(Beginning of DATA EXCERPTS)

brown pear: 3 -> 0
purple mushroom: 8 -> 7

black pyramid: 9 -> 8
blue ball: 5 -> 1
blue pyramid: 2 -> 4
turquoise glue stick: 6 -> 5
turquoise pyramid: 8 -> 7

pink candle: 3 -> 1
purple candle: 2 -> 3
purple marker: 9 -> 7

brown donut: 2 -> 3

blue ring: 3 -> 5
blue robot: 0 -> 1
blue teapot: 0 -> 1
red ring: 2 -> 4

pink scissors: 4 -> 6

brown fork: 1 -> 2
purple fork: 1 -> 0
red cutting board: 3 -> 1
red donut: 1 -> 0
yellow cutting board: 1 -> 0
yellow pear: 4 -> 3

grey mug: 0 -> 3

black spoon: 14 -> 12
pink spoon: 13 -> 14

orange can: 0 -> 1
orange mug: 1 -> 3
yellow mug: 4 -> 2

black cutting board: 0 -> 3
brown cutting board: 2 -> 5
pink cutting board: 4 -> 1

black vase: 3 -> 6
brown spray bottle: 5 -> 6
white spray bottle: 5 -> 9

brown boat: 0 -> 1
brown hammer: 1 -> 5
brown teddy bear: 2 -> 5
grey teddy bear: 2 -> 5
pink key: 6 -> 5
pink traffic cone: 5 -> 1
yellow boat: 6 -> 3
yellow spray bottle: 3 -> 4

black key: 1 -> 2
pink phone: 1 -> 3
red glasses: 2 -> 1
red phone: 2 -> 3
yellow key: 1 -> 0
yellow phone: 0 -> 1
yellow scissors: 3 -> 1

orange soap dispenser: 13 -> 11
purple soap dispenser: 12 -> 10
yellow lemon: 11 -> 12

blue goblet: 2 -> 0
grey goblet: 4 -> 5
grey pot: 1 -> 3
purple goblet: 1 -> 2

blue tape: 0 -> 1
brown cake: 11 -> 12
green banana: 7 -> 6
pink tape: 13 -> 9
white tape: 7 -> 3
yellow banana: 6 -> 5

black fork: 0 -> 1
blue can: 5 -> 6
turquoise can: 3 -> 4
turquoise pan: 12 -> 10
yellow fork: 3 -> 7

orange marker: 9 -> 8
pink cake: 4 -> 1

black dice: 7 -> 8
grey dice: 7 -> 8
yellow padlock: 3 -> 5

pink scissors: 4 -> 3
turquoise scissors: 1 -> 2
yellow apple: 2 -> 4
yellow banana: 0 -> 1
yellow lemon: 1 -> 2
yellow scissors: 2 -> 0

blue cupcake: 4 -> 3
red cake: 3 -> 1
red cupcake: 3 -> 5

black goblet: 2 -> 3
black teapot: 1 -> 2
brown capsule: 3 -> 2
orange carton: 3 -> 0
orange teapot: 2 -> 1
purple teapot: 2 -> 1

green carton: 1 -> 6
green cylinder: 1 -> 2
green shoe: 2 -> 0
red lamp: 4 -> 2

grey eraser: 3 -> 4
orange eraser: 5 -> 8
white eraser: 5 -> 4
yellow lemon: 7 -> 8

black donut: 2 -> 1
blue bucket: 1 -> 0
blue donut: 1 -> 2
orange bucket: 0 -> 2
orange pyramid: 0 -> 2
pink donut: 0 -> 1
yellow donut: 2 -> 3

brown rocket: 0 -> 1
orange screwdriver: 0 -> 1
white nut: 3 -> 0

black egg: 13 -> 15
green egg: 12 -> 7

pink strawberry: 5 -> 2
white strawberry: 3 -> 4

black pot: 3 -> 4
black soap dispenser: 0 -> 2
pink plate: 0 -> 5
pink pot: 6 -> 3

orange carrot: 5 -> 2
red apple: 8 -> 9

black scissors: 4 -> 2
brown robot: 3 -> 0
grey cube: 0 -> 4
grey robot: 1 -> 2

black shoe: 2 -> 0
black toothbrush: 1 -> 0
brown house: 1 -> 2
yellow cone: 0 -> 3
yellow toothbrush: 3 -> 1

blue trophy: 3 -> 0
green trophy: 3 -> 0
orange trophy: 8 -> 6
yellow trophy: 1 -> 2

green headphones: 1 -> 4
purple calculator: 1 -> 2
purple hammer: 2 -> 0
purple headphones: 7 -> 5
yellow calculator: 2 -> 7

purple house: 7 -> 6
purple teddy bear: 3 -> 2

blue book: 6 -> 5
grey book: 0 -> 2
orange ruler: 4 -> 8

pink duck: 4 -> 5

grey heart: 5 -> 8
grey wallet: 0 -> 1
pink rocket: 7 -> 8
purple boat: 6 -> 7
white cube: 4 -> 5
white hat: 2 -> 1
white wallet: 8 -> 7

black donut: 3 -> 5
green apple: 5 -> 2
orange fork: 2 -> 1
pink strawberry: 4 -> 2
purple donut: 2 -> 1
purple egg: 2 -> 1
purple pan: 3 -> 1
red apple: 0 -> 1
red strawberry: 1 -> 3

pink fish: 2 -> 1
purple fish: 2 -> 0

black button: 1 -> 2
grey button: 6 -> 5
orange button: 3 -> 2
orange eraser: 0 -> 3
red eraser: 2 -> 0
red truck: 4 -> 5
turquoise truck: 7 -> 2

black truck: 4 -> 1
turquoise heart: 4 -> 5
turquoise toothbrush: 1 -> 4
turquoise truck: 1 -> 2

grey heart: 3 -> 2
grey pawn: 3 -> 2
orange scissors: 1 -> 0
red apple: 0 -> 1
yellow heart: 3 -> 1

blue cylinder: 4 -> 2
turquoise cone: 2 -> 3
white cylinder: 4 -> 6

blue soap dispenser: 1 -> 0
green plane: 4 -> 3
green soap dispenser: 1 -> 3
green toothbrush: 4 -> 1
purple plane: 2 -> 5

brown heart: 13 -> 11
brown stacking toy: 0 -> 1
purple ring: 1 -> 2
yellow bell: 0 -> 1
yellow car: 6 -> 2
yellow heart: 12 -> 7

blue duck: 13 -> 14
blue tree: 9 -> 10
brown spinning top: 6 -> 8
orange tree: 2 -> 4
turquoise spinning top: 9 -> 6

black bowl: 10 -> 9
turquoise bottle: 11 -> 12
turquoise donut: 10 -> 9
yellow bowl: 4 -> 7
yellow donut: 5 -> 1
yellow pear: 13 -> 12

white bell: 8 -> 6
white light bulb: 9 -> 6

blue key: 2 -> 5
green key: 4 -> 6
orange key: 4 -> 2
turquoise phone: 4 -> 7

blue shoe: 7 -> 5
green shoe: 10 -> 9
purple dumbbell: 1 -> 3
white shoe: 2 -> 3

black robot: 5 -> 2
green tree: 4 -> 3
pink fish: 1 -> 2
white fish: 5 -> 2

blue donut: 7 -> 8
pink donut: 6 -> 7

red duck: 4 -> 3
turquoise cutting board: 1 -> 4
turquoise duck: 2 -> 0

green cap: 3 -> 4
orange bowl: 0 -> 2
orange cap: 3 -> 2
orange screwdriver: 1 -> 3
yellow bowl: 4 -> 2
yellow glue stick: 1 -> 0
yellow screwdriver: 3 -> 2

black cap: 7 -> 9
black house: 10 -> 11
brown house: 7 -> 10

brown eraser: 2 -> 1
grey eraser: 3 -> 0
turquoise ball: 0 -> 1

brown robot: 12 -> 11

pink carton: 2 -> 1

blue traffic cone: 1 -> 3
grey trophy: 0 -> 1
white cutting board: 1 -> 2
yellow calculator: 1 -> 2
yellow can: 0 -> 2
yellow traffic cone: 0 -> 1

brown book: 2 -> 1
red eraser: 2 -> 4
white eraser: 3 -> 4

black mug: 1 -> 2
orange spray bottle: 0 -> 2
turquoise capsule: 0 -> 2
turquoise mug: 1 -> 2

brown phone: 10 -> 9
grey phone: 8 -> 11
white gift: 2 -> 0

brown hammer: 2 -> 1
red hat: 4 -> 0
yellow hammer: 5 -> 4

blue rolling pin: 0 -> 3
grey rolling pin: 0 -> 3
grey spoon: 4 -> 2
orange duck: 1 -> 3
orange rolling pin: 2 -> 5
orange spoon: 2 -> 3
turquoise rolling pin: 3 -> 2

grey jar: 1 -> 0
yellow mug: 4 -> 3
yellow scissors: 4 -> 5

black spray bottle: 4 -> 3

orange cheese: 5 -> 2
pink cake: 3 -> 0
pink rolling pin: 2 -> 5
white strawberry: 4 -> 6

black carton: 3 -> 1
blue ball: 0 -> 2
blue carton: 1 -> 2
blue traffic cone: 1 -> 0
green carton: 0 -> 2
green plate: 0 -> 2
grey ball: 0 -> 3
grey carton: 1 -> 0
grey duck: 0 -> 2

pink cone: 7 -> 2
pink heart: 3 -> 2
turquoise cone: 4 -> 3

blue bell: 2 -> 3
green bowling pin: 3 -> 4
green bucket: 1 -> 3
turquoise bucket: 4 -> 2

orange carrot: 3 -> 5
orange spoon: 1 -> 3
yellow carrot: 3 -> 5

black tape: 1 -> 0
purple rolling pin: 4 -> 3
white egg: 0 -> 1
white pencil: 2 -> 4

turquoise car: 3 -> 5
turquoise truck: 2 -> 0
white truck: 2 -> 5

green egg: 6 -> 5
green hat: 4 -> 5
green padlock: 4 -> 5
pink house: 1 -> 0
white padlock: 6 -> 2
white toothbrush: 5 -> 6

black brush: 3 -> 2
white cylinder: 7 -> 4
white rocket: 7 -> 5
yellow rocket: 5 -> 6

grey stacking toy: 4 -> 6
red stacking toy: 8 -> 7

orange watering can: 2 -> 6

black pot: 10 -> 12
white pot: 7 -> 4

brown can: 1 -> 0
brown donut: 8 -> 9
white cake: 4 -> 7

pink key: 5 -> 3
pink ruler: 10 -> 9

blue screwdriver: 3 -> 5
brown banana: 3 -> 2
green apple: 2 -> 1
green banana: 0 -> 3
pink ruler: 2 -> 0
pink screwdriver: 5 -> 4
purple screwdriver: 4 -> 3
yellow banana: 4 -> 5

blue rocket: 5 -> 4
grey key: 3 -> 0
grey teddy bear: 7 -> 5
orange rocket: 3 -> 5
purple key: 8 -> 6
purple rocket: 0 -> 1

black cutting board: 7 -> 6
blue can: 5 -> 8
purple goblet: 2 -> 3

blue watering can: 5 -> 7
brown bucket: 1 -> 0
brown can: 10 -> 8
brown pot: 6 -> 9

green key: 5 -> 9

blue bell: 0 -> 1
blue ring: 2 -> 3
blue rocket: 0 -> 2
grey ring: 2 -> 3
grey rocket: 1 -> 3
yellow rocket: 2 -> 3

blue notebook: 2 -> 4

(End of DATA EXCERPTS)

■ **WHAT IS NEEDED**: Give back, unchanged, the run of lines in the listing above that begins at the line containing "turquoise cone: 4 -> 3" and ends at the line containing "white toothbrush: 5 -> 6", both included.

■ **FINAL ANSWER**:
turquoise cone: 4 -> 3

blue bell: 2 -> 3
green bowling pin: 3 -> 4
green bucket: 1 -> 3
turquoise bucket: 4 -> 2

orange carrot: 3 -> 5
orange spoon: 1 -> 3
yellow carrot: 3 -> 5

black tape: 1 -> 0
purple rolling pin: 4 -> 3
white egg: 0 -> 1
white pencil: 2 -> 4

turquoise car: 3 -> 5
turquoise truck: 2 -> 0
white truck: 2 -> 5

green egg: 6 -> 5
green hat: 4 -> 5
green padlock: 4 -> 5
pink house: 1 -> 0
white padlock: 6 -> 2
white toothbrush: 5 -> 6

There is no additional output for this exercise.